#### [Task instructions]
Starting with the first line below, extract each line through the one that contains "kapelusz (pomarańczowy) (402", inclusive, excluding pictures.

#### [Exercise data]
---

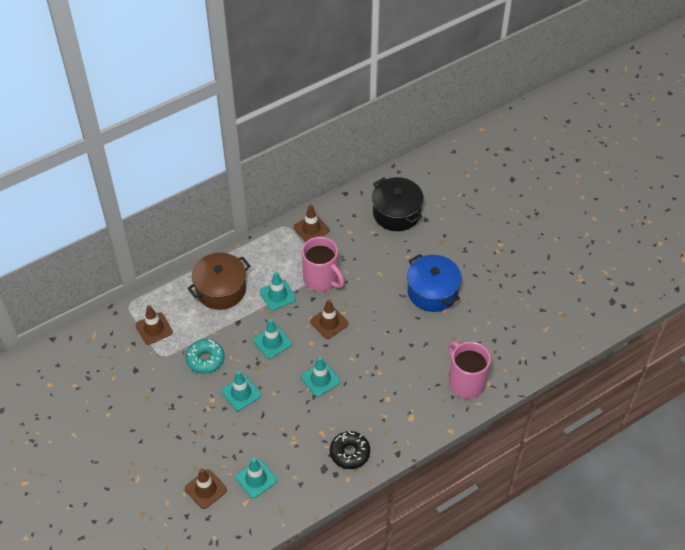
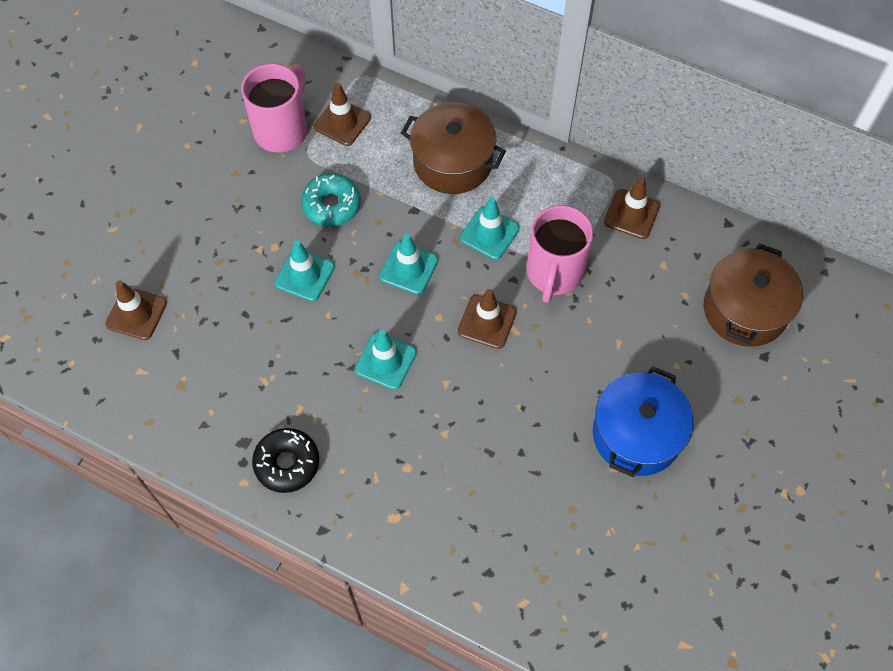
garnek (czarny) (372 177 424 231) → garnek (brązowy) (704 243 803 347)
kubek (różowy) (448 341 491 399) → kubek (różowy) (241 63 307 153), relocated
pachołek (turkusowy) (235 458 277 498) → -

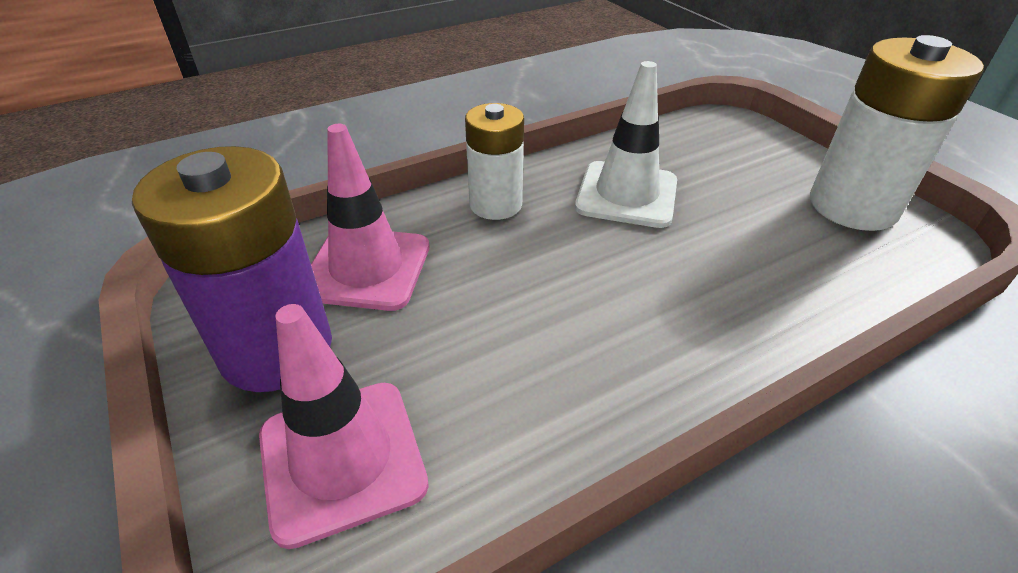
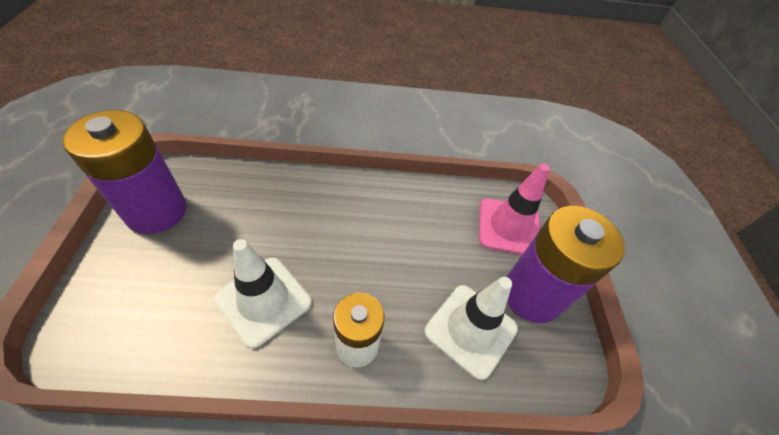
bateria (biały) (810 35 984 231) → bateria (fioletowy) (63 110 187 234)
pachołek (różowy) (311 124 430 311) → pachołek (biały) (424 277 518 380)

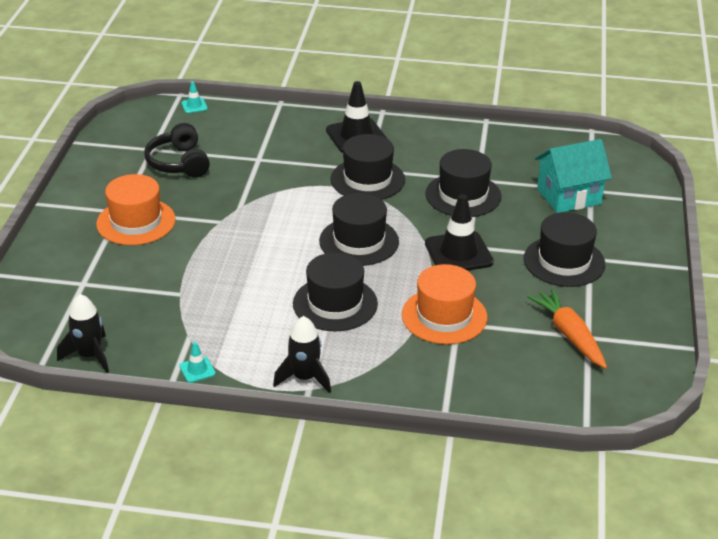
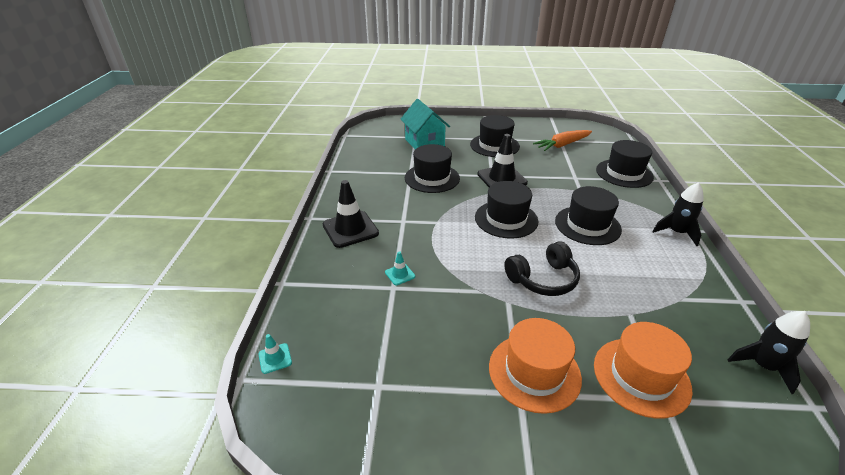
słuchawki (czarny) (144 123 210 178) → słuchawki (czarny) (504 241 580 296), relocated
kapelusz (czarny) (330 134 405 200) → kapelusz (czarny) (596 140 654 188), relocated
kapelusz (pomarańczowy) (402 264 487 344) → kapelusz (pomarańczowy) (594 322 693 419), relocated
pachołek (turkusowy) (179 342 216 383) → pachołek (turkusowy) (385 251 415 285), relocated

---

#### [Response]
garnek (czarny) (372 177 424 231) → garnek (brązowy) (704 243 803 347)
kubek (różowy) (448 341 491 399) → kubek (różowy) (241 63 307 153), relocated
pachołek (turkusowy) (235 458 277 498) → -

bateria (biały) (810 35 984 231) → bateria (fioletowy) (63 110 187 234)
pachołek (różowy) (311 124 430 311) → pachołek (biały) (424 277 518 380)

słuchawki (czarny) (144 123 210 178) → słuchawki (czarny) (504 241 580 296), relocated
kapelusz (czarny) (330 134 405 200) → kapelusz (czarny) (596 140 654 188), relocated
kapelusz (pomarańczowy) (402 264 487 344) → kapelusz (pomarańczowy) (594 322 693 419), relocated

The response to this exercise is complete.